§ **WORK REQUEST**:
Check every line of the data below for the string "purple", and copy the ones that hold it.

##### PROVIDED DATA

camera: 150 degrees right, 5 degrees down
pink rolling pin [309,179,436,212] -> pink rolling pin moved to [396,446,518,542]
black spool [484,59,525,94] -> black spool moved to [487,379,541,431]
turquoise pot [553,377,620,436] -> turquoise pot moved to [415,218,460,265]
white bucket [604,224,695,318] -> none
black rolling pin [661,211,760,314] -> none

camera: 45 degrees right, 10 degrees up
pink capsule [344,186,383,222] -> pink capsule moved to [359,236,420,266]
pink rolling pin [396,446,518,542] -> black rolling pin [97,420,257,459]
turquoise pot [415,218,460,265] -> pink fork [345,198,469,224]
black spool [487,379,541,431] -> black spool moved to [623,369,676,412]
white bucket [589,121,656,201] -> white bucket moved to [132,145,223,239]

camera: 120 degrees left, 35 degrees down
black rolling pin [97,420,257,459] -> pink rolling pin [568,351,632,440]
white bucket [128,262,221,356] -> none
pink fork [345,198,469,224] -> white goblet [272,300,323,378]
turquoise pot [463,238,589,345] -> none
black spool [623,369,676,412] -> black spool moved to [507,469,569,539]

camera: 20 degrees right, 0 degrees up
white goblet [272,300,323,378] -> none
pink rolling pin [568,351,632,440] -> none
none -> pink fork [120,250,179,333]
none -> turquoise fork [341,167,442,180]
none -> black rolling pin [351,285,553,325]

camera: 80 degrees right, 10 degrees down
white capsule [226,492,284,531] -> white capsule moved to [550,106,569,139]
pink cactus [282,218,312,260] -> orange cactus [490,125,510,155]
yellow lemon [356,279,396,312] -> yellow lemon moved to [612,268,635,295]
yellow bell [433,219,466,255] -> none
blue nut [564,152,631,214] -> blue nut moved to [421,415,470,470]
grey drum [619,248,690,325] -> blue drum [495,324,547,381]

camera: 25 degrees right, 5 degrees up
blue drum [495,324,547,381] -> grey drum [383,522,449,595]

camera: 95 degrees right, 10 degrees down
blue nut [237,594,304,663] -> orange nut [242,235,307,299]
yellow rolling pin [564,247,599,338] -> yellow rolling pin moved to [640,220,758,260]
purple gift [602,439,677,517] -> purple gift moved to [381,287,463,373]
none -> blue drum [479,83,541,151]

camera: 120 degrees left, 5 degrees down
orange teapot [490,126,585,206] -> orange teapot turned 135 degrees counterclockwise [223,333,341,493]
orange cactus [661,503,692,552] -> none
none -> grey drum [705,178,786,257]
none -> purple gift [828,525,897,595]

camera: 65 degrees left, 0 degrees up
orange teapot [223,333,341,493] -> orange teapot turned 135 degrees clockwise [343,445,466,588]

##########

§ **EXPECTED OUTPUT**:
purple gift [602,439,677,517] -> purple gift moved to [381,287,463,373]
none -> purple gift [828,525,897,595]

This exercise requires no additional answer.